### Dataset
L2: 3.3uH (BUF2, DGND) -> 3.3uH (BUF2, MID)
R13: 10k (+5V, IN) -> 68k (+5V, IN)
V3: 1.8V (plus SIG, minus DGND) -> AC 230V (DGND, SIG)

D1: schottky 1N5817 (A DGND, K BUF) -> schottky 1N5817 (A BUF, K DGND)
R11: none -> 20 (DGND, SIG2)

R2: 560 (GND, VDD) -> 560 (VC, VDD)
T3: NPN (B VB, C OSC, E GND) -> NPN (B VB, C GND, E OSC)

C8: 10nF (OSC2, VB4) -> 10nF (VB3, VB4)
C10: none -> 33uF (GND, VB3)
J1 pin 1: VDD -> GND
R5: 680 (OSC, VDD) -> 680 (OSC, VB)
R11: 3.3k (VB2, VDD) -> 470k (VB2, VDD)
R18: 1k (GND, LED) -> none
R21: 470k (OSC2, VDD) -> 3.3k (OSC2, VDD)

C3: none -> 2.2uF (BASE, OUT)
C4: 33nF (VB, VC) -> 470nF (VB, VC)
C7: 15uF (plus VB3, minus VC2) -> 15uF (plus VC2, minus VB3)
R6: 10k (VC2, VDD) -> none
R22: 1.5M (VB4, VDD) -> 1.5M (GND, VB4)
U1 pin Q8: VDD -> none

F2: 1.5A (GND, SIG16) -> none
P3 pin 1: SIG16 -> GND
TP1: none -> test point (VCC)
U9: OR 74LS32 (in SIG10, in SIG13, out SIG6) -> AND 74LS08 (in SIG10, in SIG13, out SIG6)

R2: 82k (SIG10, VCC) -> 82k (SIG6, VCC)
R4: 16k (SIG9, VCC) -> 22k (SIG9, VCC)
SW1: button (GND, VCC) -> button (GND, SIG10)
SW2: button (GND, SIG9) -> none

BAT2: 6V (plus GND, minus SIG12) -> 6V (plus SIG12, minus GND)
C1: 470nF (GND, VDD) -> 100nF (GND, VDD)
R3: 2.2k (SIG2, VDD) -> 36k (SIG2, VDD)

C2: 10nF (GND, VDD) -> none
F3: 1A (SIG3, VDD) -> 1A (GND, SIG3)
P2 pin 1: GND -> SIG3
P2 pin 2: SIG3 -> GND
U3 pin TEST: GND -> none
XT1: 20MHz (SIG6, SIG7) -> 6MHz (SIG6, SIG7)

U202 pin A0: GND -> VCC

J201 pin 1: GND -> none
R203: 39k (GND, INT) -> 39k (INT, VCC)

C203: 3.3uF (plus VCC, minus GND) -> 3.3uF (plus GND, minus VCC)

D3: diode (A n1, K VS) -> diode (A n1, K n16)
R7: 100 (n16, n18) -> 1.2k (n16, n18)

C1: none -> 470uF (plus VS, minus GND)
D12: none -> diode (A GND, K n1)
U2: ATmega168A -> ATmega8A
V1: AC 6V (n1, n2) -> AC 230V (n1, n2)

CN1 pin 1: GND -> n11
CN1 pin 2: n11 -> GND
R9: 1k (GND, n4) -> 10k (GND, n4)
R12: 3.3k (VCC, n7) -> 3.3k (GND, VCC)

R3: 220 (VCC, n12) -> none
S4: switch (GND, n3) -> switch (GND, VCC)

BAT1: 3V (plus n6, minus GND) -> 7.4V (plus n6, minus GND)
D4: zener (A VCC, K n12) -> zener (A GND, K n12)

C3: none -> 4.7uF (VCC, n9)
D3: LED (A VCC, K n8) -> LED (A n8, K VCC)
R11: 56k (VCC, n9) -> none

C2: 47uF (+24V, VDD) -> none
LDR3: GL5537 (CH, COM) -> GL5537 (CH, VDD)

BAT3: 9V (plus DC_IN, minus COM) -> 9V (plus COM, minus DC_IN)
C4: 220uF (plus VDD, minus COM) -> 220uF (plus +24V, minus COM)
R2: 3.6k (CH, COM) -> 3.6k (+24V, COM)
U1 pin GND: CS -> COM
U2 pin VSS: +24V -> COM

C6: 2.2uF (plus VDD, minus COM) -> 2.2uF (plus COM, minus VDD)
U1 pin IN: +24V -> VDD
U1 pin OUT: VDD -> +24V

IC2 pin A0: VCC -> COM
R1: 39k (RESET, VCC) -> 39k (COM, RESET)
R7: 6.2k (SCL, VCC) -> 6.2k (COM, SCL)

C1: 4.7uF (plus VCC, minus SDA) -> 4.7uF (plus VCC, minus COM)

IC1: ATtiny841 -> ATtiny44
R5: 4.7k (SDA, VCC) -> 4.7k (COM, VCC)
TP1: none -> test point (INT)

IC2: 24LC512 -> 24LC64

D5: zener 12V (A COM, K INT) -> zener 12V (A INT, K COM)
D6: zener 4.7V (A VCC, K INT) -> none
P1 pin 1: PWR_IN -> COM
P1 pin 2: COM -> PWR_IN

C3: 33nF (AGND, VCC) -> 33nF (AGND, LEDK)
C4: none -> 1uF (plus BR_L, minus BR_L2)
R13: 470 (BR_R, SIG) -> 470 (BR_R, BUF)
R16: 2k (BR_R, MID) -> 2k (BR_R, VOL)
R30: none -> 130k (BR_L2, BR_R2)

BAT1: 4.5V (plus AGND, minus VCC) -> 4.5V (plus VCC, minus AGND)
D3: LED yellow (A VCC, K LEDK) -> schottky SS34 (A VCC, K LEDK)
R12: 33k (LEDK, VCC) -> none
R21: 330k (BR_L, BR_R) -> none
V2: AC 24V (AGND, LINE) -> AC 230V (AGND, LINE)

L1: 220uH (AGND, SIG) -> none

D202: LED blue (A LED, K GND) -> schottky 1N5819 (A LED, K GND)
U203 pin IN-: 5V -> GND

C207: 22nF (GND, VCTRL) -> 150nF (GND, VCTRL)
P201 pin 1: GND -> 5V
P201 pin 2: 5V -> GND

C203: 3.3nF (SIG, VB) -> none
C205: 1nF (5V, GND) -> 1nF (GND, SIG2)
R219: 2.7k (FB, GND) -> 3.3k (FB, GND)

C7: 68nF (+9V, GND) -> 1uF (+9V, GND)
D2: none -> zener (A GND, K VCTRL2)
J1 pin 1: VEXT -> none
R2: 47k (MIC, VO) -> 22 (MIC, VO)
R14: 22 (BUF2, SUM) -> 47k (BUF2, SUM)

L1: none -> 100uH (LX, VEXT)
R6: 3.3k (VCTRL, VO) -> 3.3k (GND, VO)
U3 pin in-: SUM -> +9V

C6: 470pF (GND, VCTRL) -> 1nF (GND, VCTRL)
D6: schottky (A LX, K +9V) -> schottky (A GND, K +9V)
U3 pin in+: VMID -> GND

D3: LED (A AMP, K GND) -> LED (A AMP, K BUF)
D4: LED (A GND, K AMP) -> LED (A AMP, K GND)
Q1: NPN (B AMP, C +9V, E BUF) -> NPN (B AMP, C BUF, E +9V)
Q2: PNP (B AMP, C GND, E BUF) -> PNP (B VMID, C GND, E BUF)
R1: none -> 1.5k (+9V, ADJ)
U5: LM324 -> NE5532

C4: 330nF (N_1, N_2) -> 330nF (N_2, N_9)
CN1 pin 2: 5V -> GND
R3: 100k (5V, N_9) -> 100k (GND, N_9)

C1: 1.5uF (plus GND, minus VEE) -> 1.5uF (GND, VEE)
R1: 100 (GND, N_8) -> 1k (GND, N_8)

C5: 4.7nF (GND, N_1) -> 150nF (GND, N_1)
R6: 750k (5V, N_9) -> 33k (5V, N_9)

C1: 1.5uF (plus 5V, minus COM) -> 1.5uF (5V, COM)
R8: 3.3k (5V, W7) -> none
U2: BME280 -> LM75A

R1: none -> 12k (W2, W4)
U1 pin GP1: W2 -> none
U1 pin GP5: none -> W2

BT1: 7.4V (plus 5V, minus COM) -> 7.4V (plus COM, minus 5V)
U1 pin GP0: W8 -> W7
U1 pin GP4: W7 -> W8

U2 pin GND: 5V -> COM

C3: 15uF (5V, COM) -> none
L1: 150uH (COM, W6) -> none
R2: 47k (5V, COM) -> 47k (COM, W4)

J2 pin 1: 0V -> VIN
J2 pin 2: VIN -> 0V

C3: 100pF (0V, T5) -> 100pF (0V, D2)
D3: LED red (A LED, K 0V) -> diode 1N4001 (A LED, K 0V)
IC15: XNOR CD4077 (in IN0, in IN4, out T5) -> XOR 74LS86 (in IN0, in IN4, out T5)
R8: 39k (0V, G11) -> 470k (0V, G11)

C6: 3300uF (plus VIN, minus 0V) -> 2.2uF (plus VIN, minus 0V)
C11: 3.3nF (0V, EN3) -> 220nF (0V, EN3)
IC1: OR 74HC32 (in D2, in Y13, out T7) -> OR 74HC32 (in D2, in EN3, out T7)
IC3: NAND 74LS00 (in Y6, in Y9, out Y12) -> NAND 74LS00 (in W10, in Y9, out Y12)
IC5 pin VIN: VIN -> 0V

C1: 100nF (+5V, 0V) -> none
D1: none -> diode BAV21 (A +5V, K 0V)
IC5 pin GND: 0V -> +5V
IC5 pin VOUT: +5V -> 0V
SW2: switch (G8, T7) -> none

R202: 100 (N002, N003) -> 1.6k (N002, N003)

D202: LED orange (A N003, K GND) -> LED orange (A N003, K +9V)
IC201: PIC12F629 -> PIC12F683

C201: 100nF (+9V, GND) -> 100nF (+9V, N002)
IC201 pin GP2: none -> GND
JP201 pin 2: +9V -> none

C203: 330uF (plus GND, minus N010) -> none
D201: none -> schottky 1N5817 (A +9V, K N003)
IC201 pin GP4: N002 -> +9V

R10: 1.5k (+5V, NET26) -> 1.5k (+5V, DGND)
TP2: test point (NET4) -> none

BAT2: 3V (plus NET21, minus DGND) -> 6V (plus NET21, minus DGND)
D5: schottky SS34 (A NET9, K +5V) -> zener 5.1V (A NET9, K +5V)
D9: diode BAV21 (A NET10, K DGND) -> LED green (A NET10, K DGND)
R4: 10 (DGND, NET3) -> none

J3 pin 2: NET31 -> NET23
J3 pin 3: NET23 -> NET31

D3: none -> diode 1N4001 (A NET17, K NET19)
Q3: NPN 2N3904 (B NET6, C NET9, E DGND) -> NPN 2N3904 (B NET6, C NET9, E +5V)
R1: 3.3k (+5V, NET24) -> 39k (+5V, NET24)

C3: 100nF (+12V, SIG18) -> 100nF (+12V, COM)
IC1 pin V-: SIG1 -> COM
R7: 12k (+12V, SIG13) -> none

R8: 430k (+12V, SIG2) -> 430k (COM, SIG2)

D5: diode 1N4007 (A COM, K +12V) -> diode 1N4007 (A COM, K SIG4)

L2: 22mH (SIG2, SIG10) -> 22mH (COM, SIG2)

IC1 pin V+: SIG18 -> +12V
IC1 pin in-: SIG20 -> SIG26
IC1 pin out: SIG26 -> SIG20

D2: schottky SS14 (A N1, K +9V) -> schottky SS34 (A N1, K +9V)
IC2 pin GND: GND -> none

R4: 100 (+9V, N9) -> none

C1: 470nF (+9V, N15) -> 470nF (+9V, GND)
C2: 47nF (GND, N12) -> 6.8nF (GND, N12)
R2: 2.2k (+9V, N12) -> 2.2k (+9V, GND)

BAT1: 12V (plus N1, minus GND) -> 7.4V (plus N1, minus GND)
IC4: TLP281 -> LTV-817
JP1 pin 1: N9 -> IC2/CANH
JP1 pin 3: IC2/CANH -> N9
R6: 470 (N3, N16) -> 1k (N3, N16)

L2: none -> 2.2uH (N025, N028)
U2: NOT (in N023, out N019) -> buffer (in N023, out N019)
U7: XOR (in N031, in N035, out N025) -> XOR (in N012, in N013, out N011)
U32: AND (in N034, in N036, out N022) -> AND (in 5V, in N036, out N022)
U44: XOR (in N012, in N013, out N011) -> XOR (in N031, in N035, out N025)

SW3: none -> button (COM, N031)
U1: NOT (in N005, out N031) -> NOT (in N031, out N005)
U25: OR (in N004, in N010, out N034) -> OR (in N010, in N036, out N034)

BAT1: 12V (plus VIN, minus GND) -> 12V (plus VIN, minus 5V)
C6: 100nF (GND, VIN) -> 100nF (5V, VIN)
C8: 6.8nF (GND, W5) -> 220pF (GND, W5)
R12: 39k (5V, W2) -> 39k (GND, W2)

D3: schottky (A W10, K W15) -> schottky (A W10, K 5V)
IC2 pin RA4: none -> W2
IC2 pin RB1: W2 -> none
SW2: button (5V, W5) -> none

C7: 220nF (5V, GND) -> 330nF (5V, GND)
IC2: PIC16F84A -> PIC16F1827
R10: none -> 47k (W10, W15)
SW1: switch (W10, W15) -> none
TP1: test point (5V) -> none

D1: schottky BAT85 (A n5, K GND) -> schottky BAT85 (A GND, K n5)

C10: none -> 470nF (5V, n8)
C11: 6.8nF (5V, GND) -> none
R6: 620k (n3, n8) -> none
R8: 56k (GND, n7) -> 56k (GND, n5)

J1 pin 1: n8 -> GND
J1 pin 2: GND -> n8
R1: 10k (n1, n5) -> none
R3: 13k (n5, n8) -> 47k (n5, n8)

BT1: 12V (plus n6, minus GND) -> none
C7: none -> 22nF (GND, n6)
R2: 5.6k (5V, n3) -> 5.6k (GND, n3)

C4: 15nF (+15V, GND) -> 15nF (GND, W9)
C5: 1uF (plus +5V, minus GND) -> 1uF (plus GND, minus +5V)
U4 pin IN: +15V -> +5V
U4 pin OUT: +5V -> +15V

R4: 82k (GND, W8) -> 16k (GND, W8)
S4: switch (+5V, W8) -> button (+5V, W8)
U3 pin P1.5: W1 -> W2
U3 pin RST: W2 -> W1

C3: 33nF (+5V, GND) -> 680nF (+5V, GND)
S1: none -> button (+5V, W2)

### About this task
Repeat exactly the lines that run from the opening of the listing through the line holding "R5: 680 (OSC, VDD) -> 680 (OSC, VB)". Leave out everything else.

### Task output
L2: 3.3uH (BUF2, DGND) -> 3.3uH (BUF2, MID)
R13: 10k (+5V, IN) -> 68k (+5V, IN)
V3: 1.8V (plus SIG, minus DGND) -> AC 230V (DGND, SIG)

D1: schottky 1N5817 (A DGND, K BUF) -> schottky 1N5817 (A BUF, K DGND)
R11: none -> 20 (DGND, SIG2)

R2: 560 (GND, VDD) -> 560 (VC, VDD)
T3: NPN (B VB, C OSC, E GND) -> NPN (B VB, C GND, E OSC)

C8: 10nF (OSC2, VB4) -> 10nF (VB3, VB4)
C10: none -> 33uF (GND, VB3)
J1 pin 1: VDD -> GND
R5: 680 (OSC, VDD) -> 680 (OSC, VB)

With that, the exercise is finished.